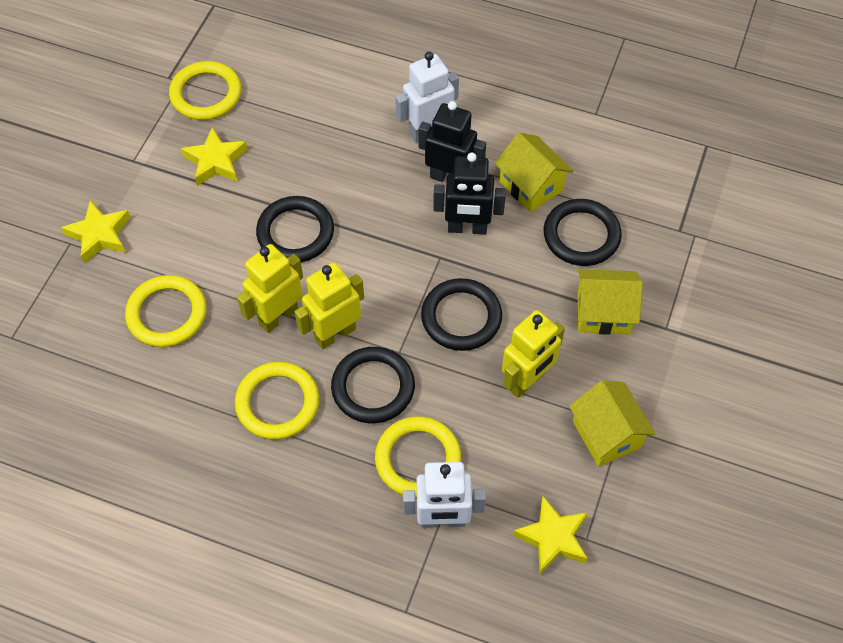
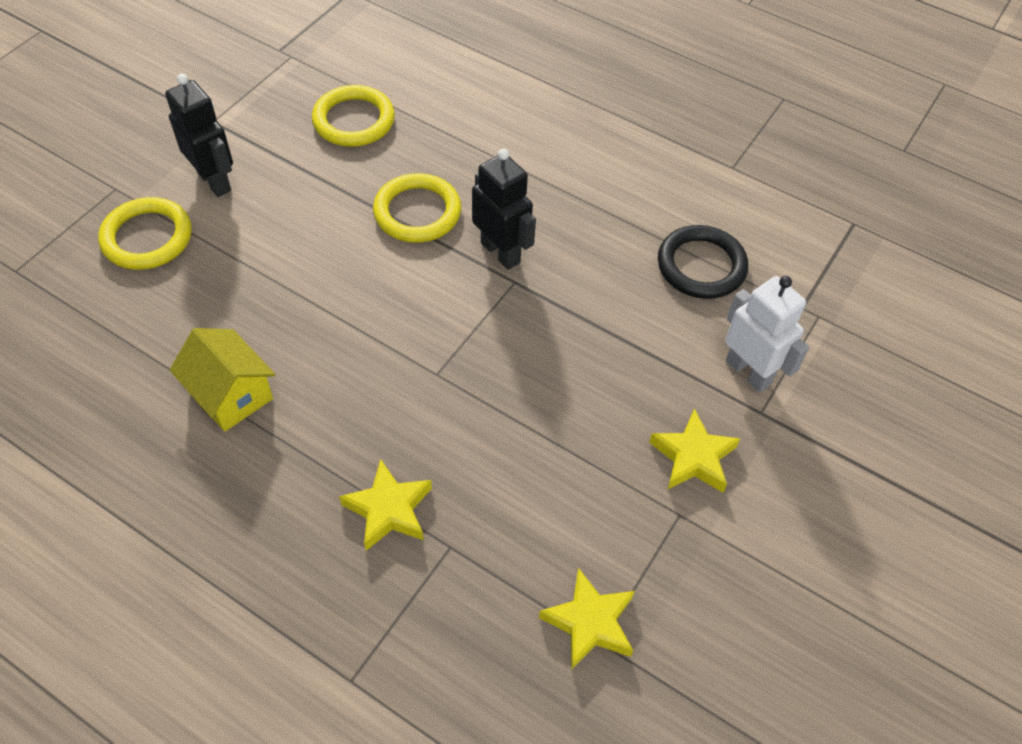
black ring: 4 -> 1
white robot: 2 -> 1
yellow house: 3 -> 1
yellow ring: 4 -> 3
yellow robot: 3 -> 0

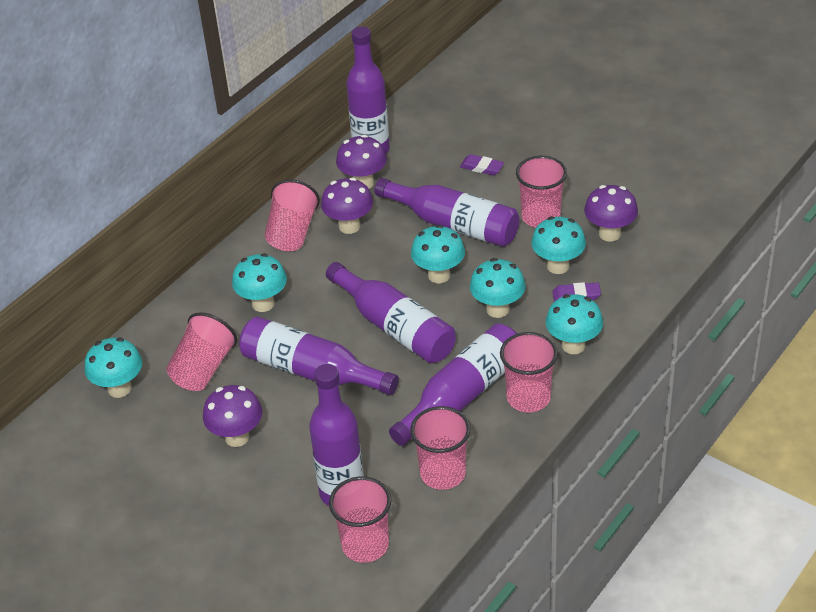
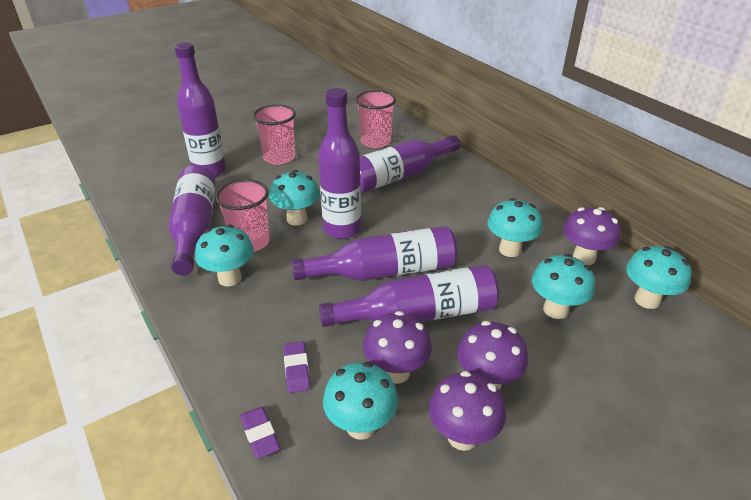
pink cup: 6 -> 3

## EXERCISE REQUIREMENTS
For each line above that includes the word "yellow", make a copy of that line.

## SOLUTION TO THE PROBLEM
yellow house: 3 -> 1
yellow ring: 4 -> 3
yellow robot: 3 -> 0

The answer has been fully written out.